▸ Your task
Copy every line of the data exactly, leaving nothing out.

▸ Data provided
○ ○ ○

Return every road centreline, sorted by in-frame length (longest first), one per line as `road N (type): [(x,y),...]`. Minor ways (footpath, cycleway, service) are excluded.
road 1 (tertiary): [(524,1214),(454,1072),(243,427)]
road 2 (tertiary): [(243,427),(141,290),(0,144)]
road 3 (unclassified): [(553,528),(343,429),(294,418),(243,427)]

○ ○ ○

▸ Output of the exercise
Return every road centreline, sorted by in-frame length (longest first), one per line as `road N (type): [(x,y),...]`. Minor ways (footpath, cycleway, service) are excluded.
road 1 (tertiary): [(524,1214),(454,1072),(243,427)]
road 2 (tertiary): [(243,427),(141,290),(0,144)]
road 3 (unclassified): [(553,528),(343,429),(294,418),(243,427)]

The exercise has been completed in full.